Exercise goal |
Copy each line of the following data that contains "white".

--------------------------------------------------

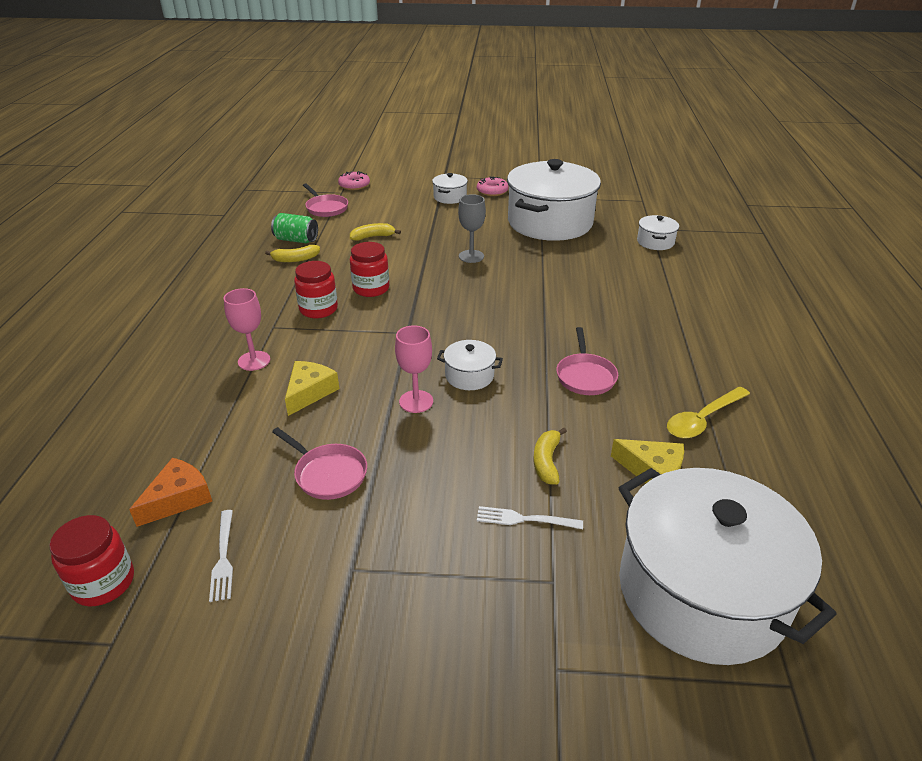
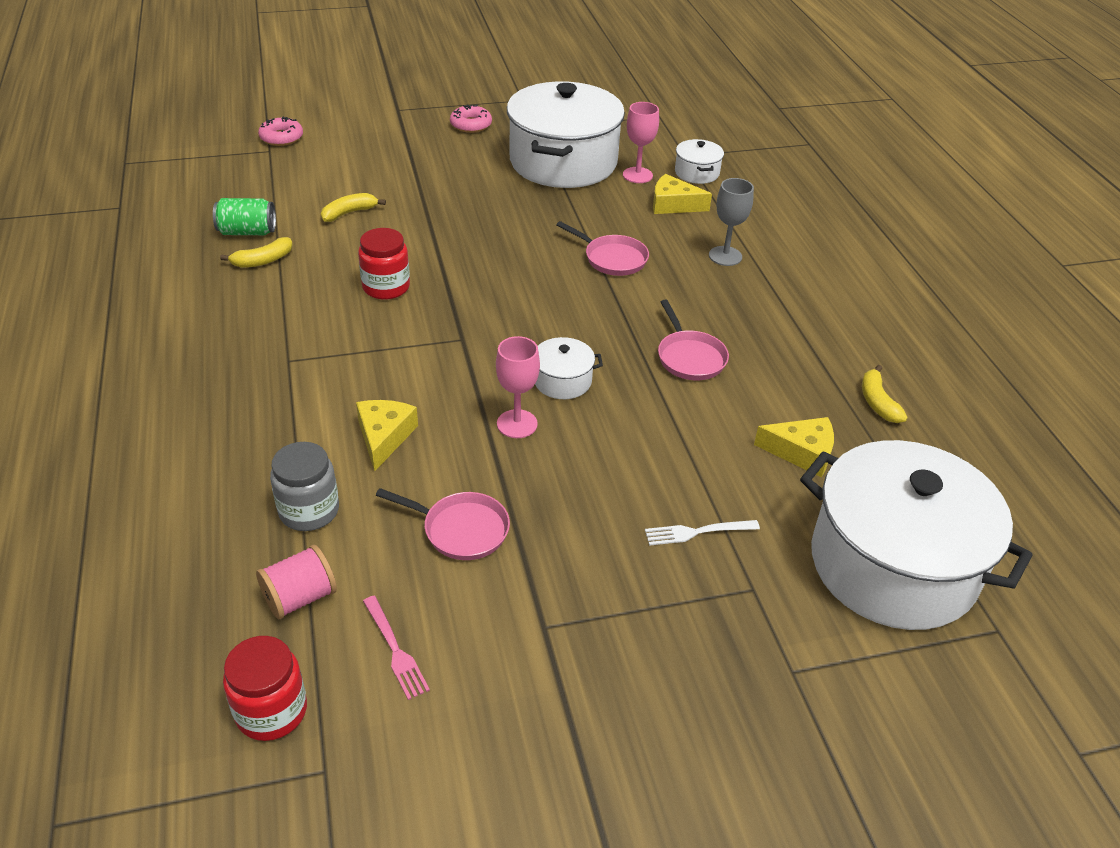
camera: 20 degrees left, 5 degrees up
(178, 498) = (300, 597): orange cheese -> pink spool
(223, 558) = (395, 650): white fork -> pink fork
(224, 435) = (309, 511): none -> grey jar
(254, 361) = (290, 410): pink goblet -> pink goblet (637, 175)
(318, 309) = (334, 326): red jar -> none
(326, 208) = (261, 178): pink pan -> pink pan (612, 258)
(450, 197) = (420, 140): white pot -> none
(471, 256) = (489, 223): grey goblet -> grey goblet (725, 256)
(547, 461) = (692, 465): yellow banana -> yellow banana (877, 402)
(625, 262) = (673, 204): none -> yellow cheese
(702, 419) = (828, 385): yellow spoon -> none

--------------------------------------------------

Reply to the exercise |
(223, 558) = (395, 650): white fork -> pink fork
(450, 197) = (420, 140): white pot -> none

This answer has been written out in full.